━━━ Records to process ━━━

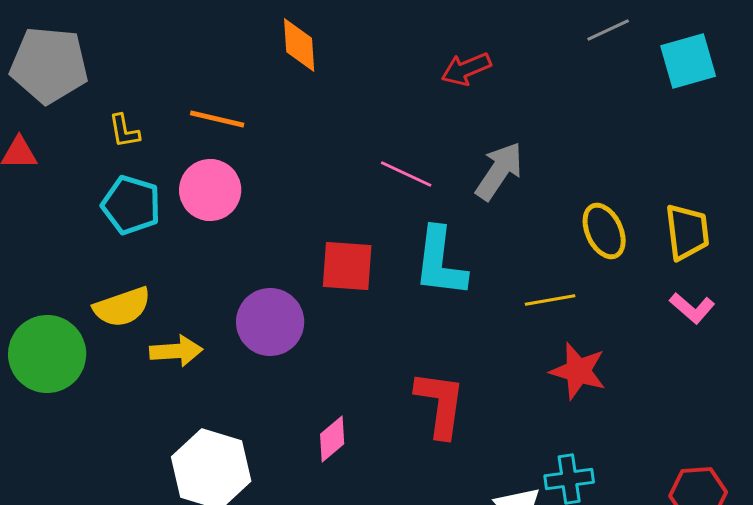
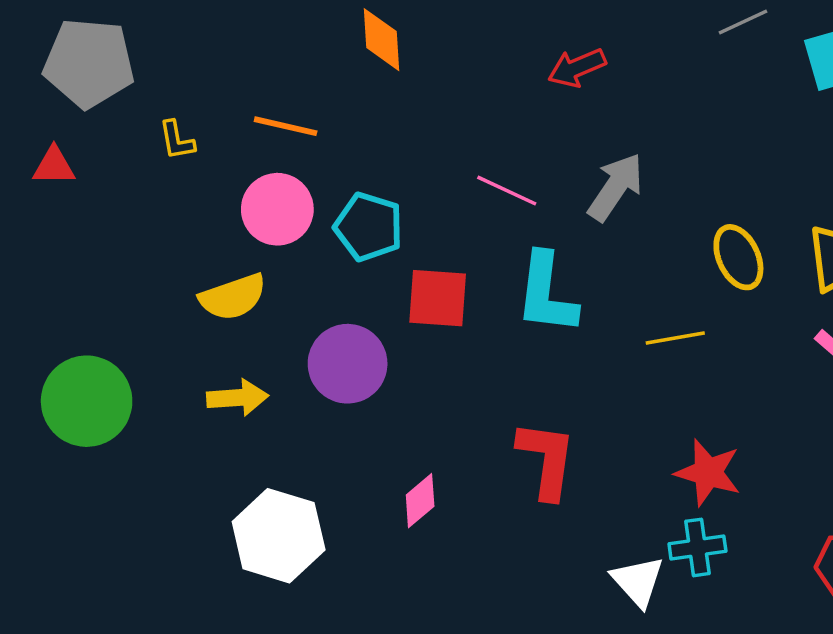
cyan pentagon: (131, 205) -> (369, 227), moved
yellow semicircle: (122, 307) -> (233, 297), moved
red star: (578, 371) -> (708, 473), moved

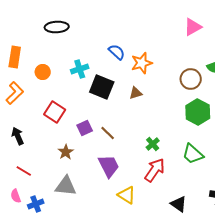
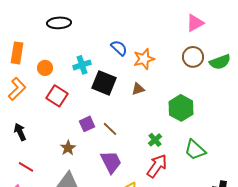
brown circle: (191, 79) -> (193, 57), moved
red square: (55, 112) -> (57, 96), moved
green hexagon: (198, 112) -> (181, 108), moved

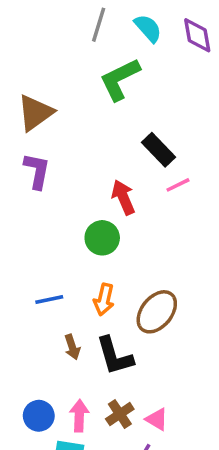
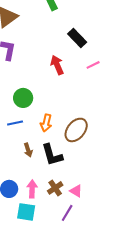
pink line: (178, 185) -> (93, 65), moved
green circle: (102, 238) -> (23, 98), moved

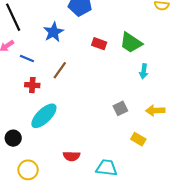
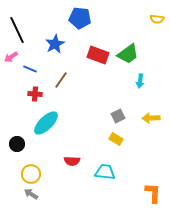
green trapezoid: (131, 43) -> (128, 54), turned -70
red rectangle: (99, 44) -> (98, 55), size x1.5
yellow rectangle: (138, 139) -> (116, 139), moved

━━━
━━━ Records to process ━━━

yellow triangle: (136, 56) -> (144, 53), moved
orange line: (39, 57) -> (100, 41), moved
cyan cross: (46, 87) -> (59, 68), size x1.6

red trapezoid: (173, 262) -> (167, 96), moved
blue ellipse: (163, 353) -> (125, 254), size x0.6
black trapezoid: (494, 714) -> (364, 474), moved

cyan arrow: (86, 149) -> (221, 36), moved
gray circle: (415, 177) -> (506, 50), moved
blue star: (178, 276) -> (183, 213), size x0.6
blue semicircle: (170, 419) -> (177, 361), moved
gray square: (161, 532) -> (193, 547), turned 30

━━━
━━━ Records to process ━━━

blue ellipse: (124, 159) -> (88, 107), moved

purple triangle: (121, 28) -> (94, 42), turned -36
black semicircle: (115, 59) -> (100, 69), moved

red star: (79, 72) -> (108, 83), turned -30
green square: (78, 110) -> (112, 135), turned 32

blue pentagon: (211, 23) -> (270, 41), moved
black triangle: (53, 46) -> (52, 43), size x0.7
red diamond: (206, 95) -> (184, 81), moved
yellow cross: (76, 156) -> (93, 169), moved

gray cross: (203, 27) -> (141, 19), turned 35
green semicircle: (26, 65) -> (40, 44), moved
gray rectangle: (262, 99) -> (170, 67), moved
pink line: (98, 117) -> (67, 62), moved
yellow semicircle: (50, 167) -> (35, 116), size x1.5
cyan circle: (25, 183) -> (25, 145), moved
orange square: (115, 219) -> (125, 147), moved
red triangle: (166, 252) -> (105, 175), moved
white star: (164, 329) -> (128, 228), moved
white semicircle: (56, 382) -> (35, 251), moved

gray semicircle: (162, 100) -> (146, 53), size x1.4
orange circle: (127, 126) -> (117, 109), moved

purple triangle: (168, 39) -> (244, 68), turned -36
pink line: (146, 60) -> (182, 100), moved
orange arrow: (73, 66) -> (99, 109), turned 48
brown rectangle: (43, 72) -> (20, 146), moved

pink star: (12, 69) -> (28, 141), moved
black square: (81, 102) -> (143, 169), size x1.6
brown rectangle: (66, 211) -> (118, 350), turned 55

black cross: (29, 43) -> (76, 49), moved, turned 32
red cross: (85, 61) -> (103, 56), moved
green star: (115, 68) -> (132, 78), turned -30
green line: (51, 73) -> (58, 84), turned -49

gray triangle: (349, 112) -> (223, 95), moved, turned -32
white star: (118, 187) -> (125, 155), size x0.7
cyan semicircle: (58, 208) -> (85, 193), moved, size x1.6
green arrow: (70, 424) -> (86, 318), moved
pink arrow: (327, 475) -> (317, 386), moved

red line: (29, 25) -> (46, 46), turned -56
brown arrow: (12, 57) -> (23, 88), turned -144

━━━

**About this task**.
Starting at the line containing "brown circle: (191, 79) -> (193, 57), moved" and stopping at the line containing "green circle: (102, 238) -> (23, 98), moved", output each line exactly as it appears above. Leave out the pictures.

**Solution to the exercise**.
brown circle: (191, 79) -> (193, 57), moved
red square: (55, 112) -> (57, 96), moved
green hexagon: (198, 112) -> (181, 108), moved

pink line: (178, 185) -> (93, 65), moved
green circle: (102, 238) -> (23, 98), moved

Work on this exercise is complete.